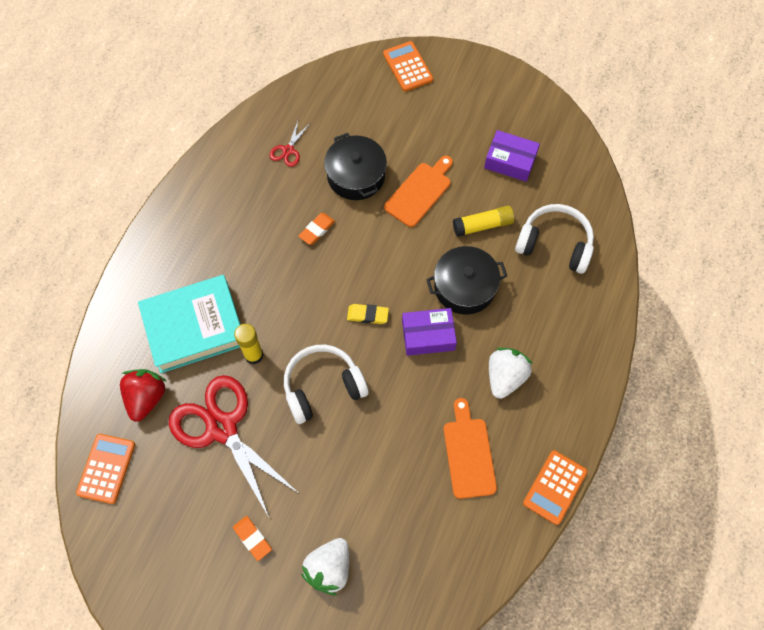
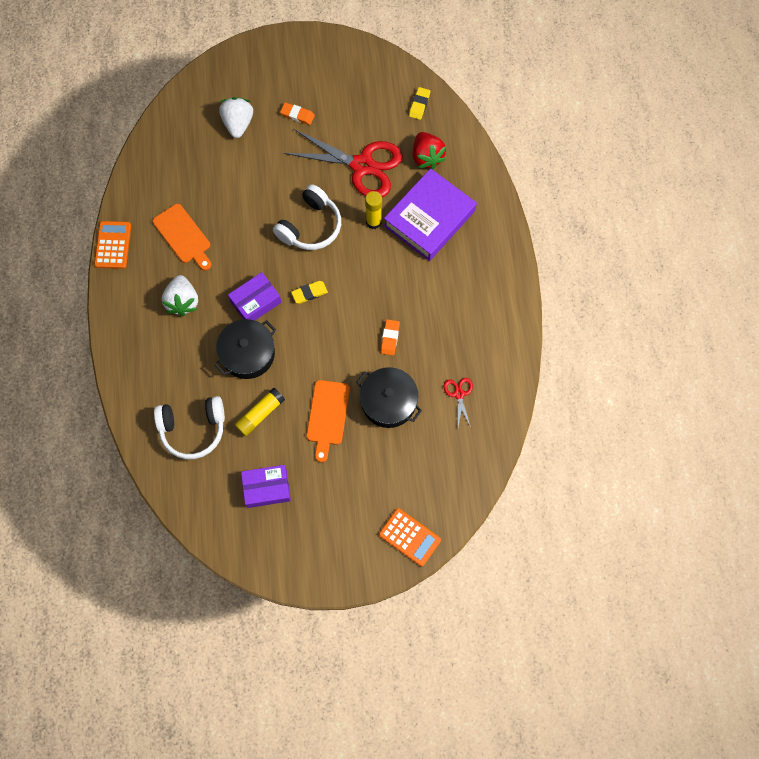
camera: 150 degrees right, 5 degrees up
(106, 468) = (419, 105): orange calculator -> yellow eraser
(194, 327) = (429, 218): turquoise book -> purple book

________

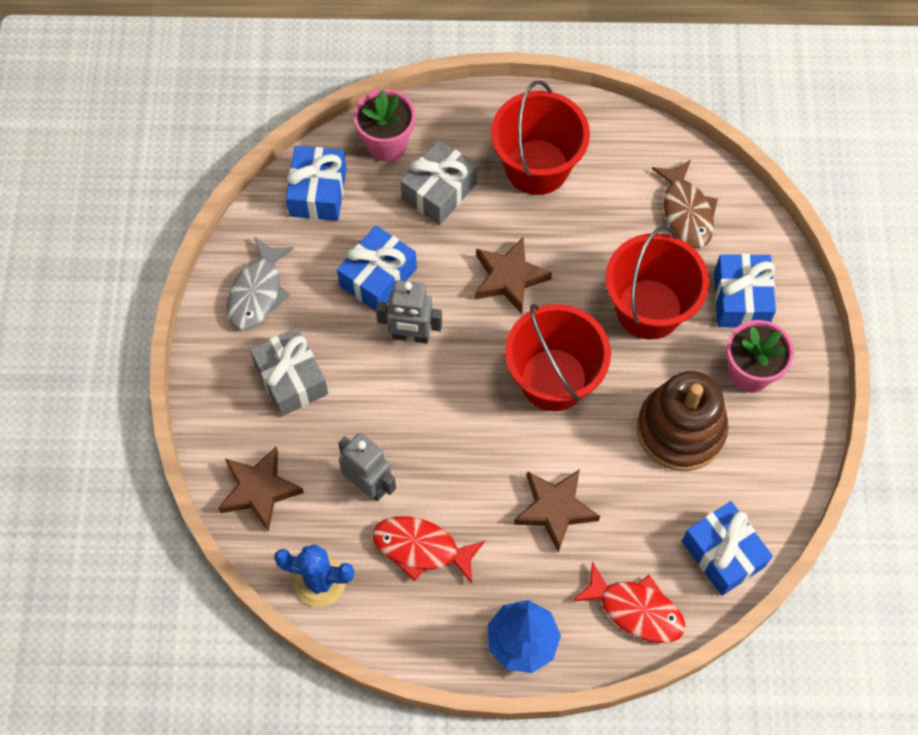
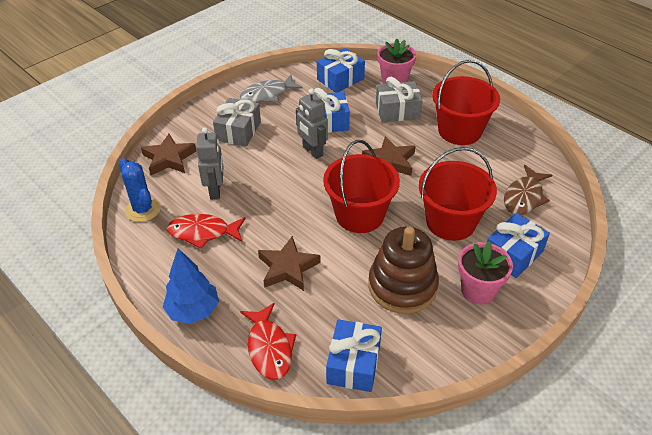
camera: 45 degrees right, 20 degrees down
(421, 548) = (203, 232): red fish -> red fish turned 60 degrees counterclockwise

________

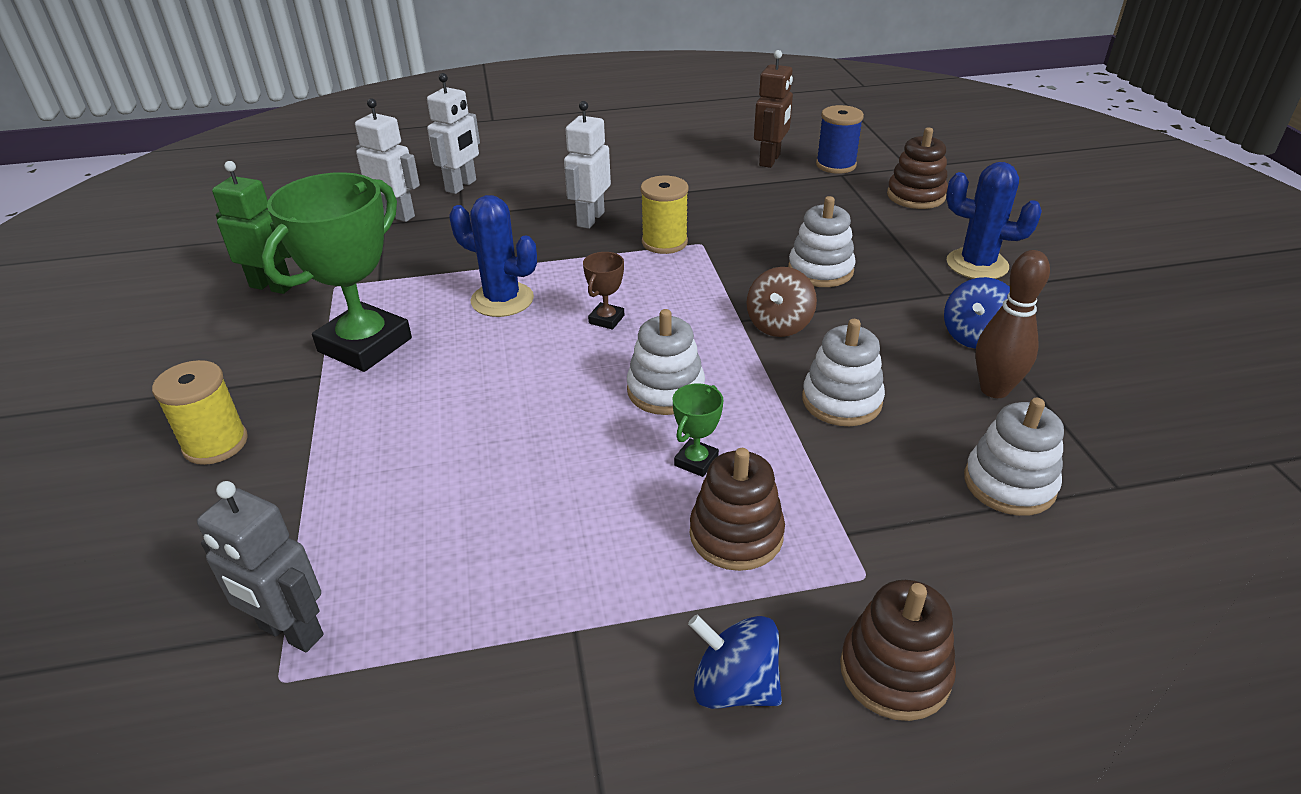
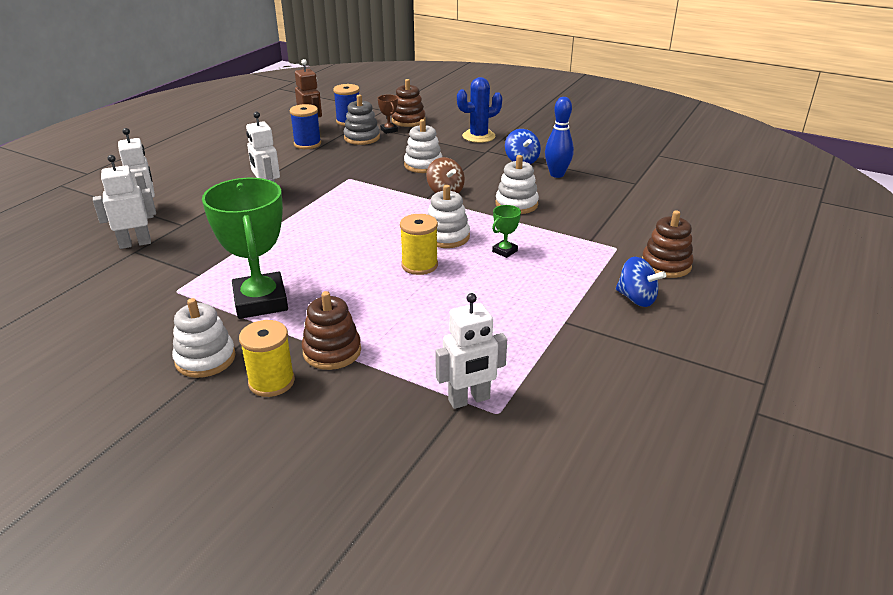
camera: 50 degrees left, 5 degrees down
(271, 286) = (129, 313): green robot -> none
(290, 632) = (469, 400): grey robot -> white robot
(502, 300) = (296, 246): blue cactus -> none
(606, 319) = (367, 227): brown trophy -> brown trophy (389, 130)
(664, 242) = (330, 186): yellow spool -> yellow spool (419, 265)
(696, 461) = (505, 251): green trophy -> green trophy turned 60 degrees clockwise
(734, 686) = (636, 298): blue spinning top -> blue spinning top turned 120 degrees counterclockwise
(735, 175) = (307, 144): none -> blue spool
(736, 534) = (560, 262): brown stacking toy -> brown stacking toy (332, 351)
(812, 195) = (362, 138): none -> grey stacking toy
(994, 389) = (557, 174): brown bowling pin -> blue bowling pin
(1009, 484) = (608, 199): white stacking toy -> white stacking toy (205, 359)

________

> Try it
All that is wanted is the stretch of lines above from the one containing "camera: 50 degrees left, 5 degrees down" through the one containing "(1009, 484) = (608, 199): white", duplicated exactly.

> Solution to the exercise
camera: 50 degrees left, 5 degrees down
(271, 286) = (129, 313): green robot -> none
(290, 632) = (469, 400): grey robot -> white robot
(502, 300) = (296, 246): blue cactus -> none
(606, 319) = (367, 227): brown trophy -> brown trophy (389, 130)
(664, 242) = (330, 186): yellow spool -> yellow spool (419, 265)
(696, 461) = (505, 251): green trophy -> green trophy turned 60 degrees clockwise
(734, 686) = (636, 298): blue spinning top -> blue spinning top turned 120 degrees counterclockwise
(735, 175) = (307, 144): none -> blue spool
(736, 534) = (560, 262): brown stacking toy -> brown stacking toy (332, 351)
(812, 195) = (362, 138): none -> grey stacking toy
(994, 389) = (557, 174): brown bowling pin -> blue bowling pin
(1009, 484) = (608, 199): white stacking toy -> white stacking toy (205, 359)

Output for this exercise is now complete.